# Exercise input:
══════════

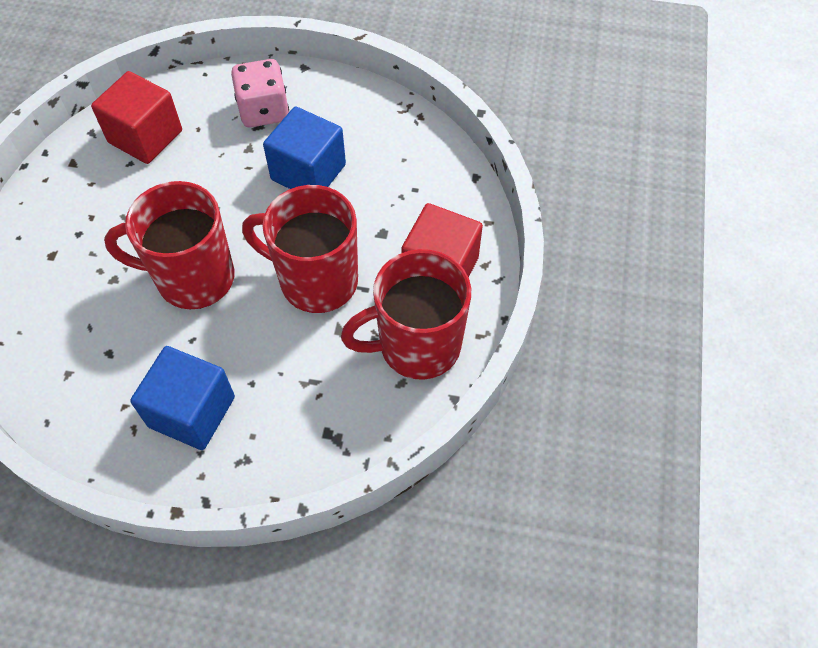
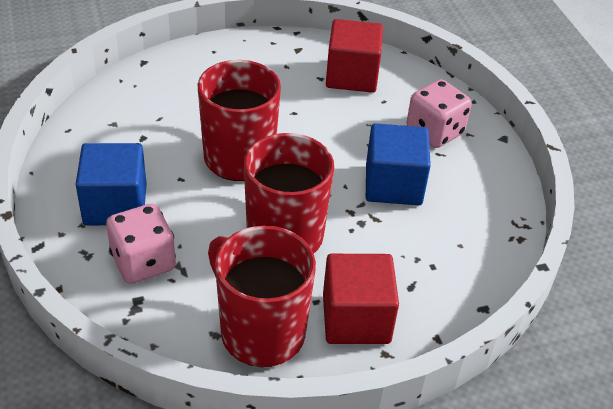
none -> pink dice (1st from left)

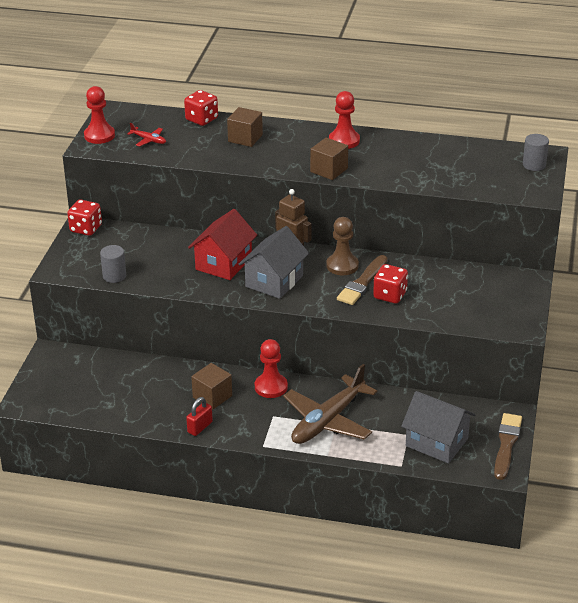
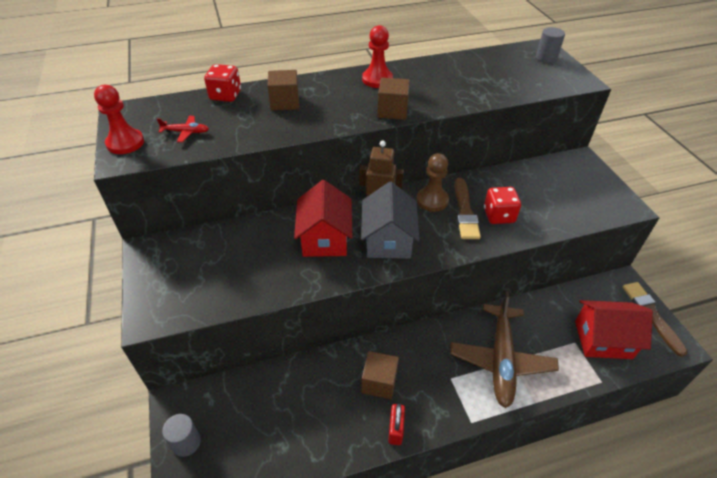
red dice (1st from left) -> none
grey cylinder (1st from left), moved
red pawn (2nd from left) -> none
grey house (2nd from left) -> red house (2nd from left)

══════════

# Task:
The reply must consist solely of the lines from the one containing "red dice (1st from left) -> none" through the last line of the data, reproduced exactly.

# Solution for this exercise:
red dice (1st from left) -> none
grey cylinder (1st from left), moved
red pawn (2nd from left) -> none
grey house (2nd from left) -> red house (2nd from left)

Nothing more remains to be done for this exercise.